§ DIRECTIONS FOR THIS TASK
What is the number of lines in the material below that include the word "pink"? Write that number and nothing more.

** PROVIDED RECORDS follows **

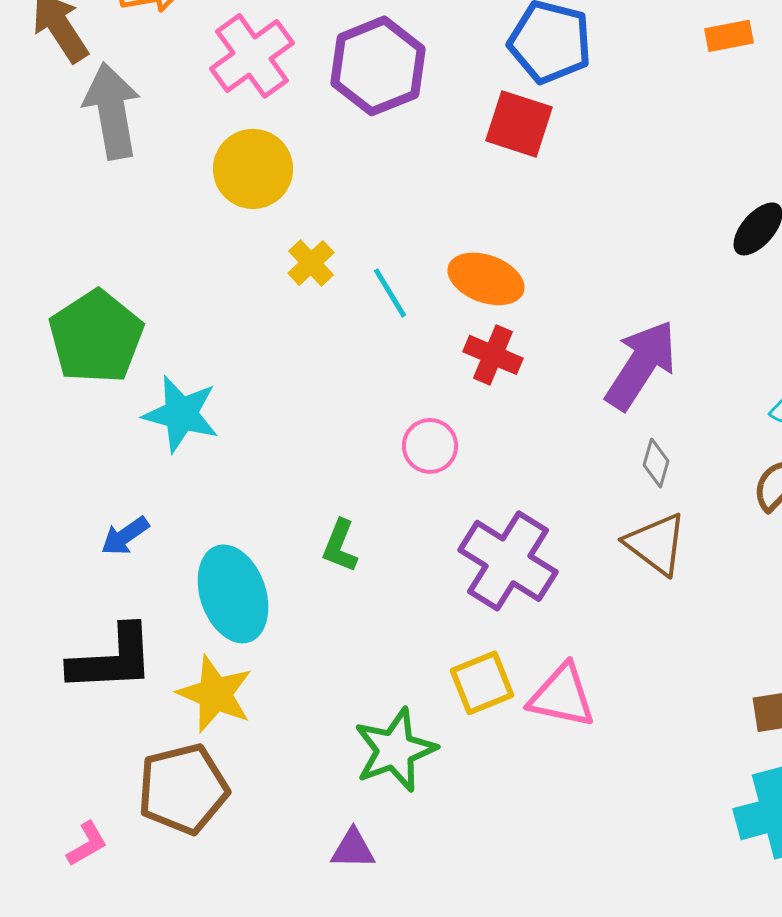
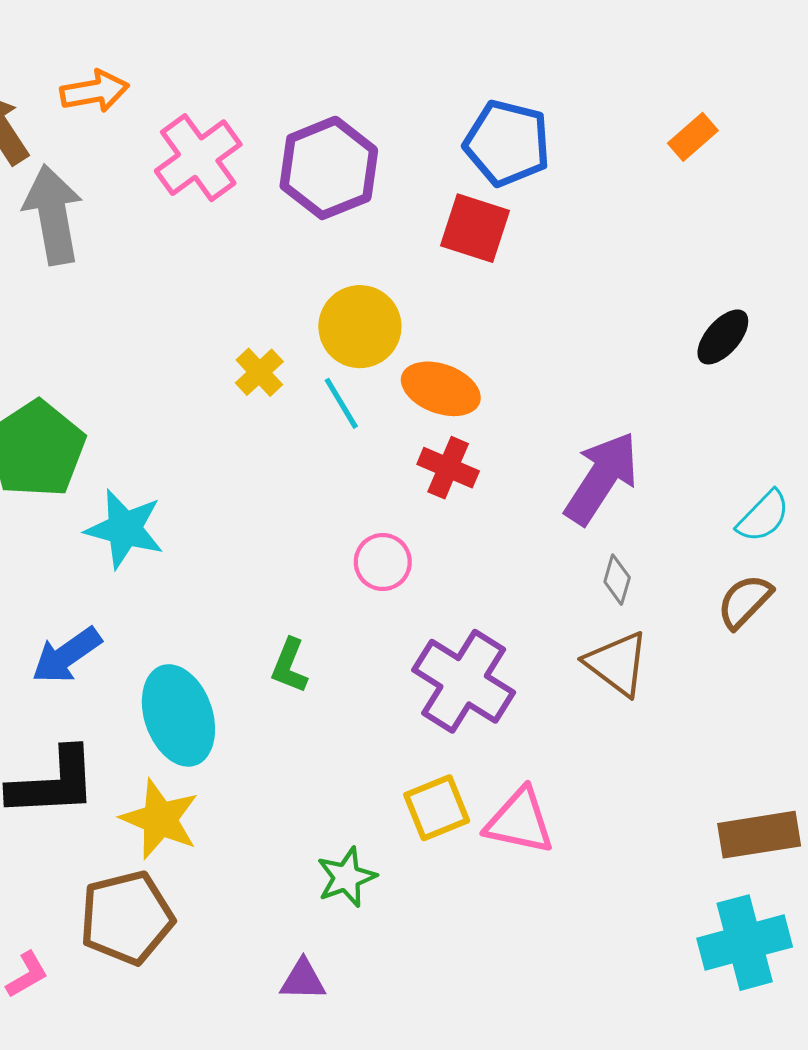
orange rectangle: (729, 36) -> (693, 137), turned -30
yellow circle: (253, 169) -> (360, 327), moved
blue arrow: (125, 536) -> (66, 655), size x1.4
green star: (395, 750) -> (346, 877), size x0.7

** End of PROVIDED RECORDS **
** PROVIDED RECORDS follows **

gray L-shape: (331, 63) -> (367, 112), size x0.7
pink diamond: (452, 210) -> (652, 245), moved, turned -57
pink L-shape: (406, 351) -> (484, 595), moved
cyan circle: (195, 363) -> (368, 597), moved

** End of PROVIDED RECORDS **

§ ANSWER
2